◆ WHAT YOU HAVE TO DO ◆
Here the job is to repeat the listing exactly, but not the pictures in it.
• • •
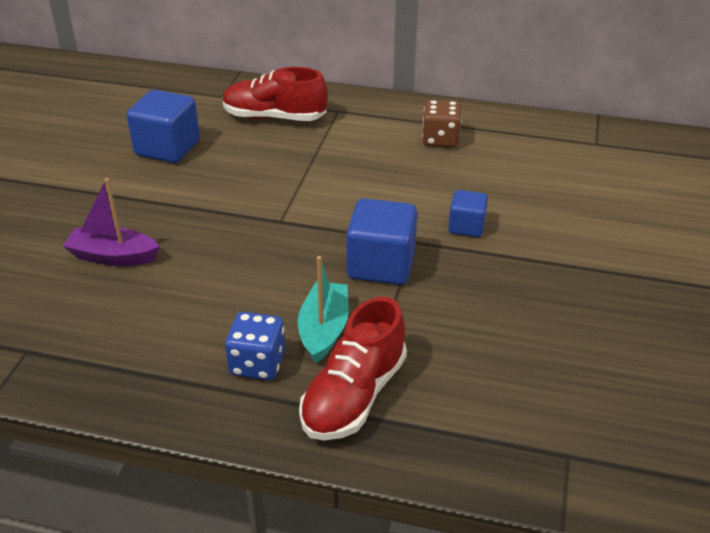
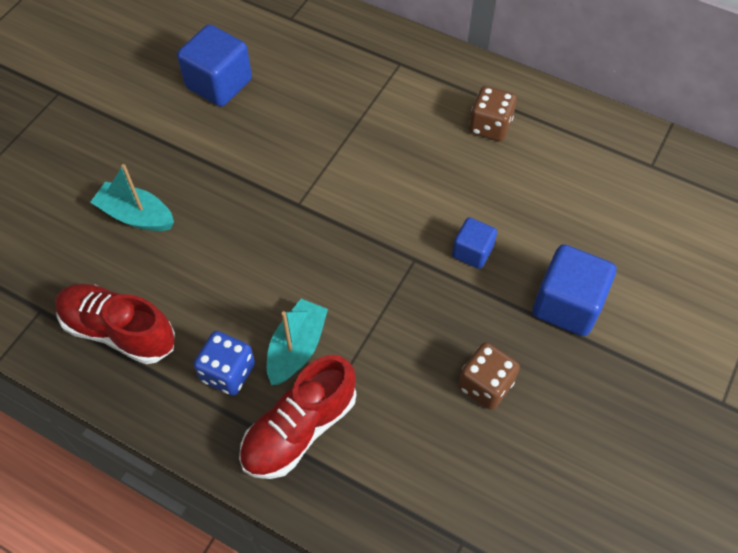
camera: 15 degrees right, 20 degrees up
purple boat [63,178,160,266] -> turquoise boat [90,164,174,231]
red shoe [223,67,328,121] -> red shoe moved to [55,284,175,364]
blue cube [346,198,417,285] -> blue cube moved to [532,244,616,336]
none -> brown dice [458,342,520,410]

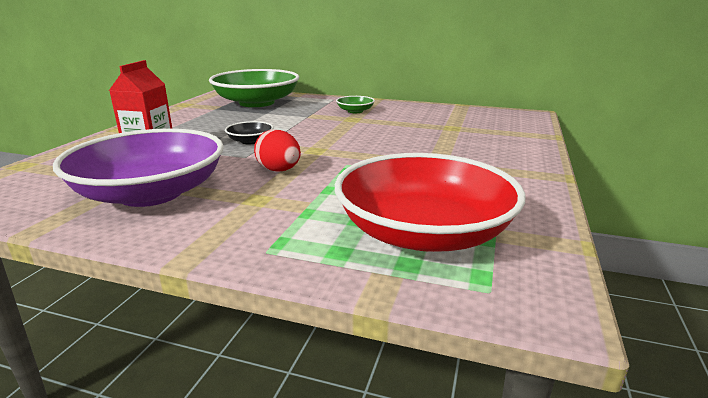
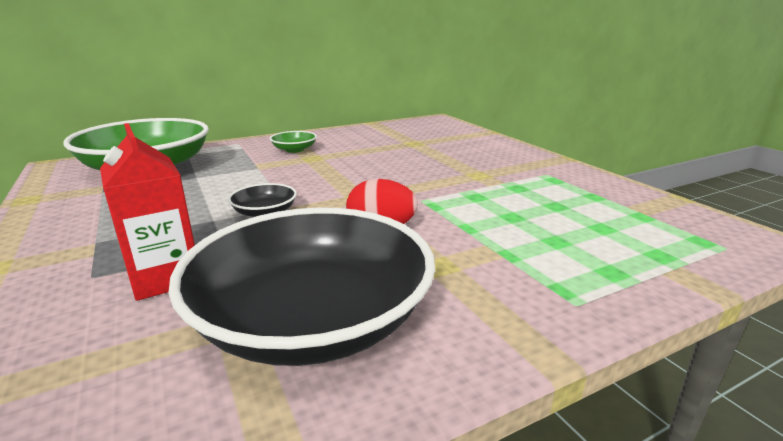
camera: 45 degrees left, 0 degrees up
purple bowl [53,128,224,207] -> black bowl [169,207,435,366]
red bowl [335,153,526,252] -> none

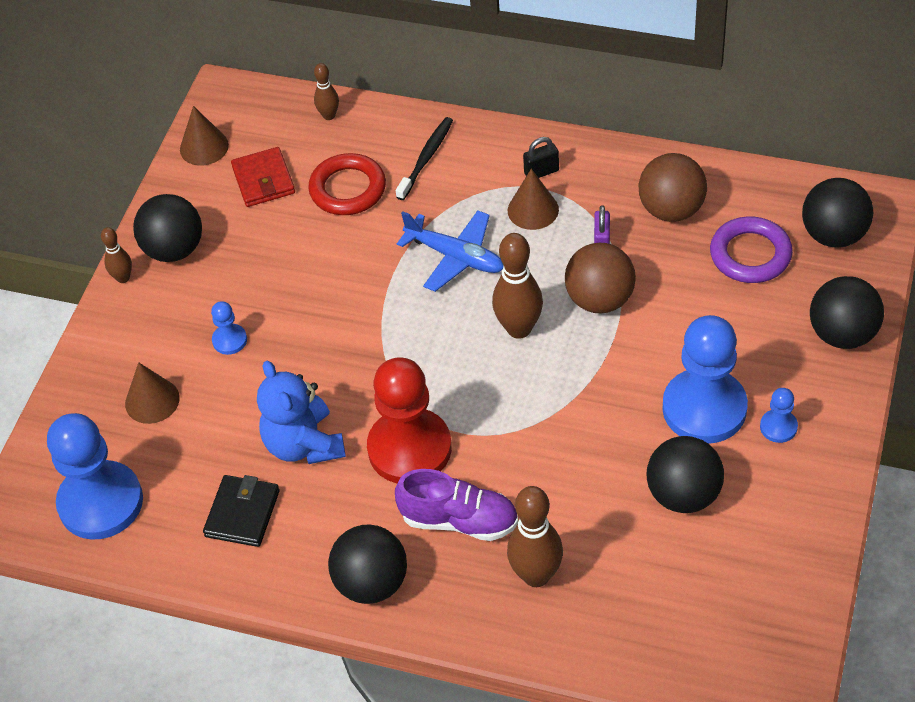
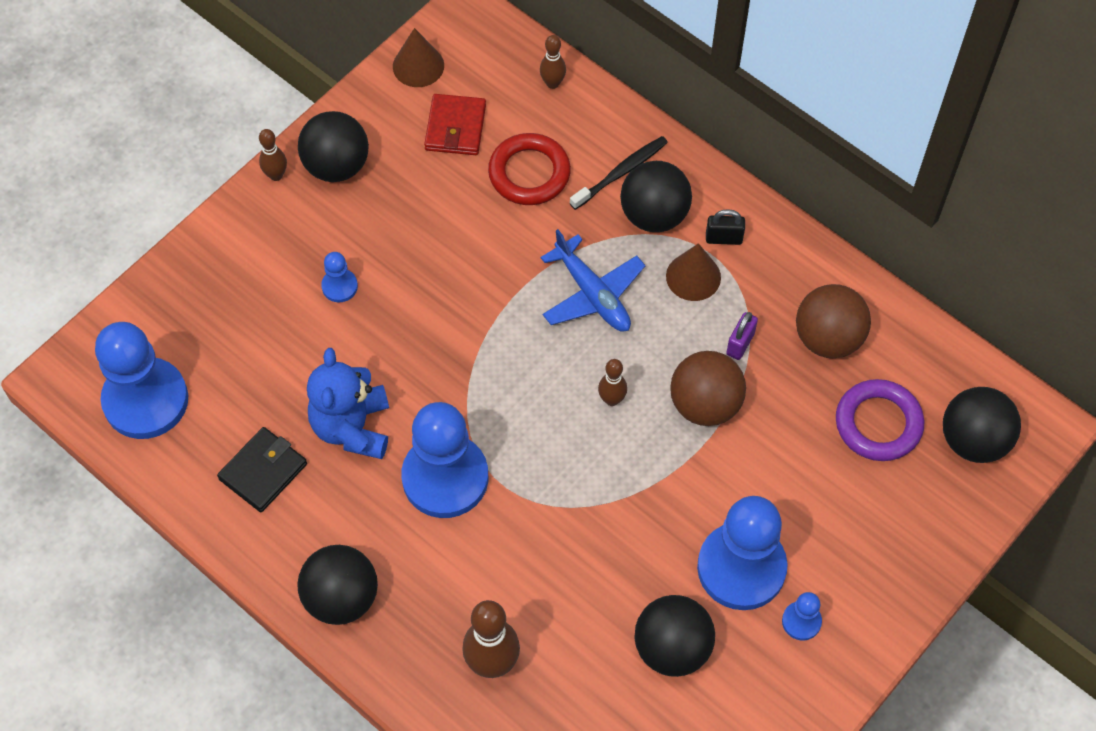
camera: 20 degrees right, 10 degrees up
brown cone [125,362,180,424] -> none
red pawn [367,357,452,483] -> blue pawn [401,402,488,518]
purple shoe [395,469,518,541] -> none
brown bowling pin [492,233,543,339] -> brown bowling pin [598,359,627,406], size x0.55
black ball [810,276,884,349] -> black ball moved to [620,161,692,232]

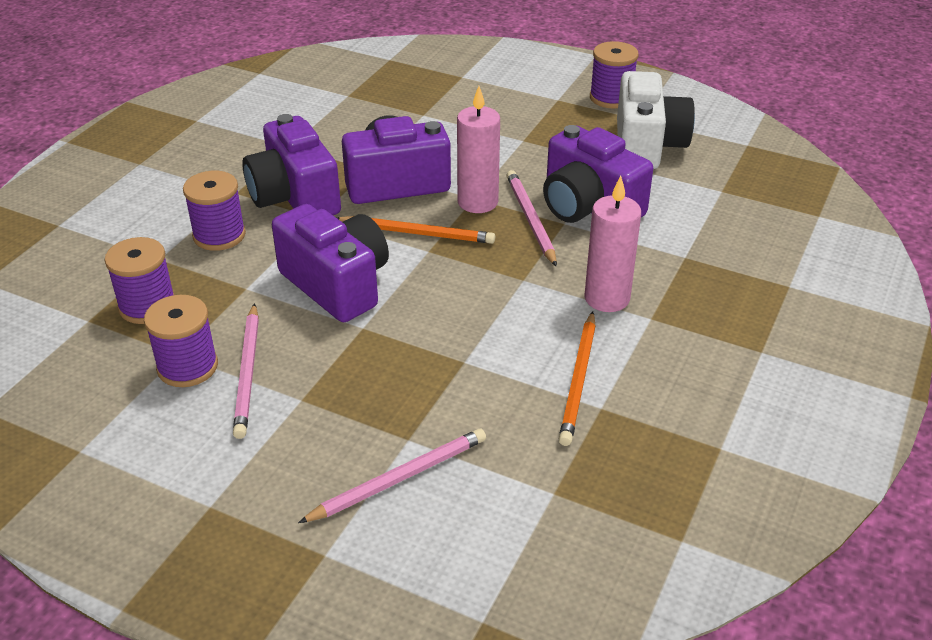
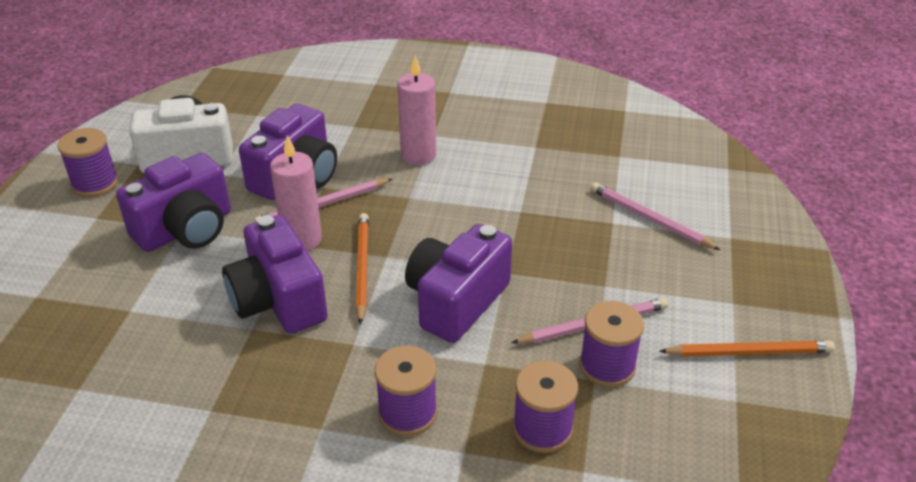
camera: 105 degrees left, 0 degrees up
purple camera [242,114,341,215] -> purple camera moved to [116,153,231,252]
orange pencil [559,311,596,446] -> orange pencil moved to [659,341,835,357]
• • •
◆ PROBLEM SOLUTION ◆
camera: 15 degrees right, 20 degrees up
purple boat [63,178,160,266] -> turquoise boat [90,164,174,231]
red shoe [223,67,328,121] -> red shoe moved to [55,284,175,364]
blue cube [346,198,417,285] -> blue cube moved to [532,244,616,336]
none -> brown dice [458,342,520,410]

camera: 45 degrees left, 0 degrees up
purple bowl [53,128,224,207] -> black bowl [169,207,435,366]
red bowl [335,153,526,252] -> none

camera: 20 degrees right, 10 degrees up
brown cone [125,362,180,424] -> none
red pawn [367,357,452,483] -> blue pawn [401,402,488,518]
purple shoe [395,469,518,541] -> none
brown bowling pin [492,233,543,339] -> brown bowling pin [598,359,627,406], size x0.55
black ball [810,276,884,349] -> black ball moved to [620,161,692,232]

camera: 105 degrees left, 0 degrees up
purple camera [242,114,341,215] -> purple camera moved to [116,153,231,252]
orange pencil [559,311,596,446] -> orange pencil moved to [659,341,835,357]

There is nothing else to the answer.